Transcribe these records exactly, dropping every picture.

Supplied material START

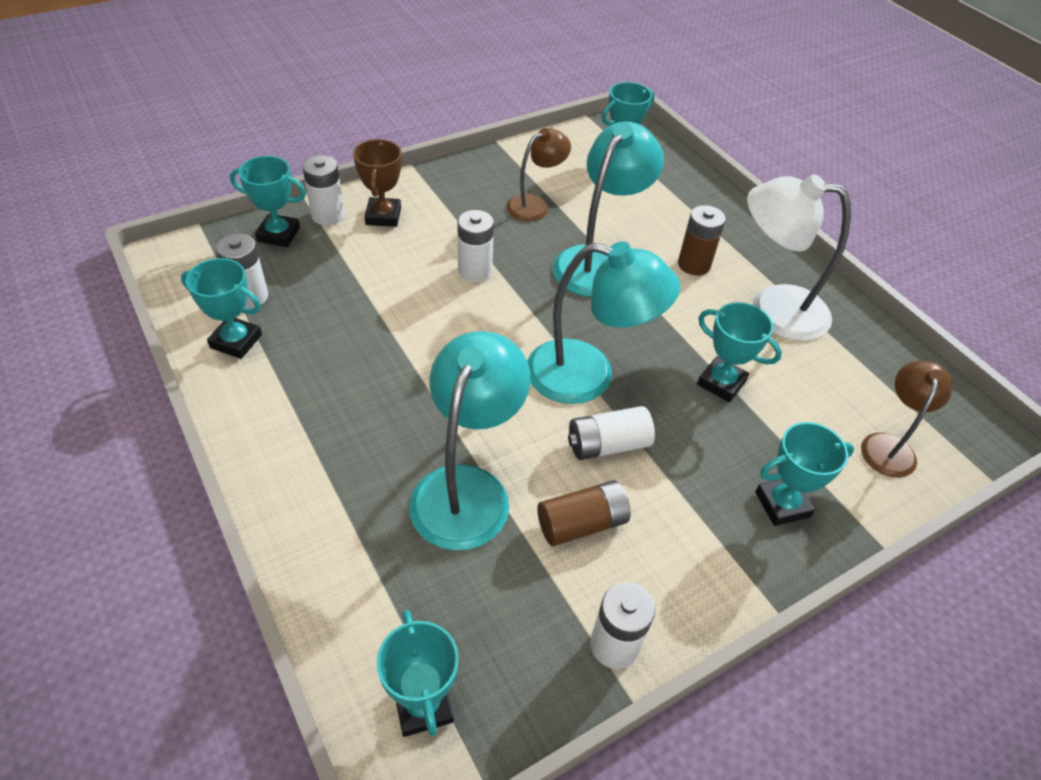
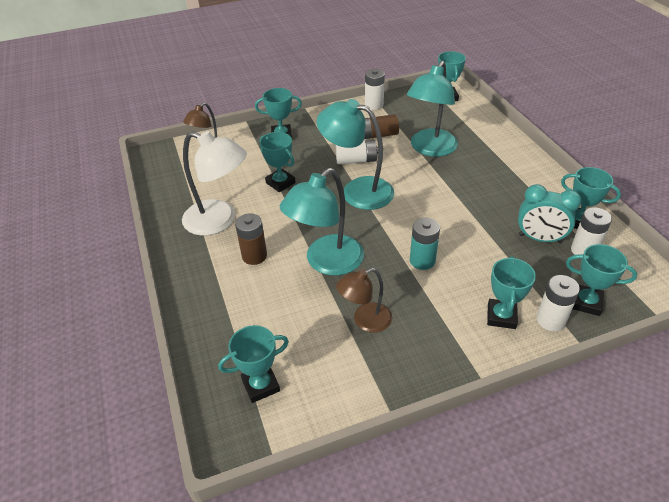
camera: 165 degrees left, 5 degrees down
(306, 310) = (539, 238): none -> turquoise clock
(383, 216) = (501, 316): brown trophy -> turquoise trophy
(475, 271) = (422, 261): white battery -> turquoise battery

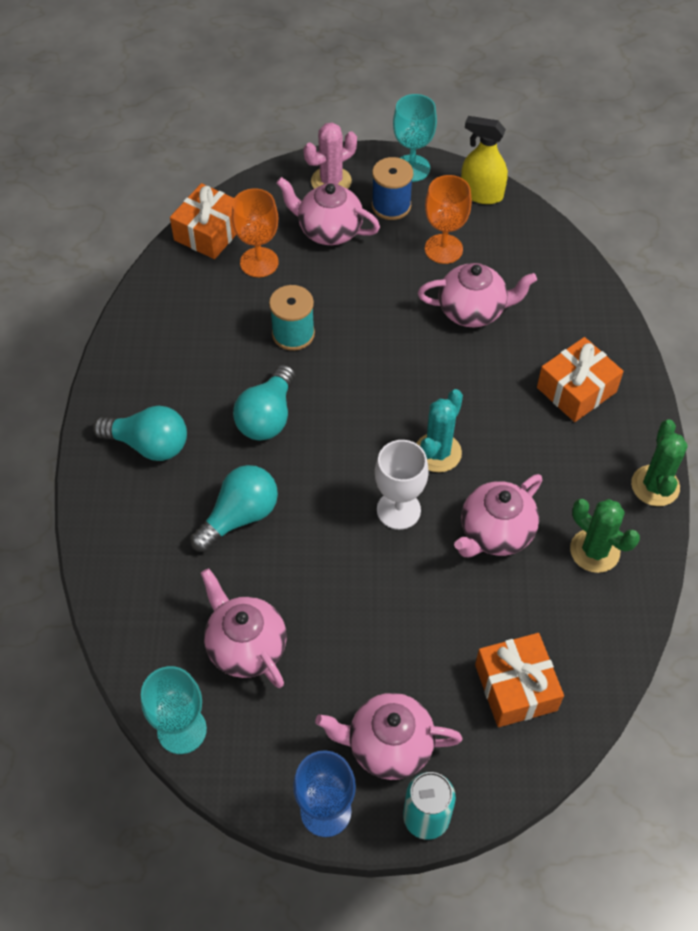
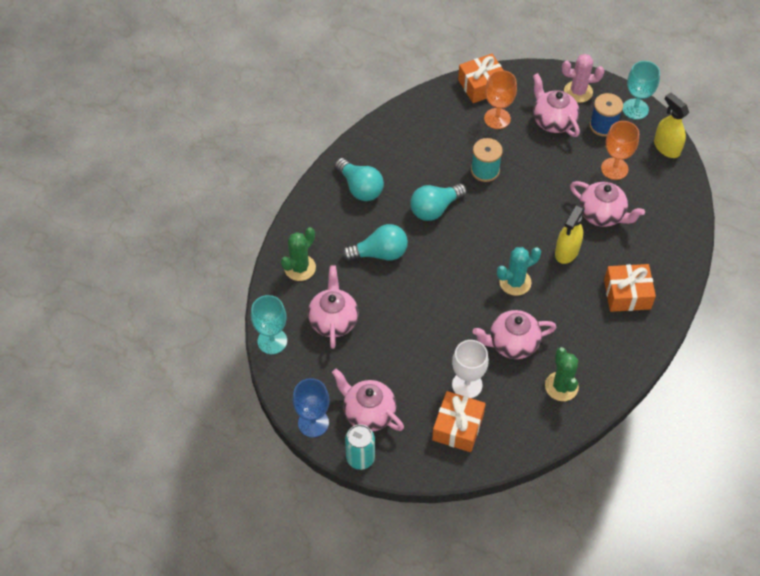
camera: 35 degrees right, 0 degrees up
(398, 510) = (468, 300): white goblet -> white goblet (467, 385)
(468, 378) = (567, 251): none -> yellow spray bottle
(655, 486) = (628, 374): green cactus -> green cactus (300, 268)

Supplied material END

Response:
camera: 165 degrees left, 5 degrees down
(306, 310) = (539, 238): none -> turquoise clock
(383, 216) = (501, 316): brown trophy -> turquoise trophy
(475, 271) = (422, 261): white battery -> turquoise battery

camera: 35 degrees right, 0 degrees up
(398, 510) = (468, 300): white goblet -> white goblet (467, 385)
(468, 378) = (567, 251): none -> yellow spray bottle
(655, 486) = (628, 374): green cactus -> green cactus (300, 268)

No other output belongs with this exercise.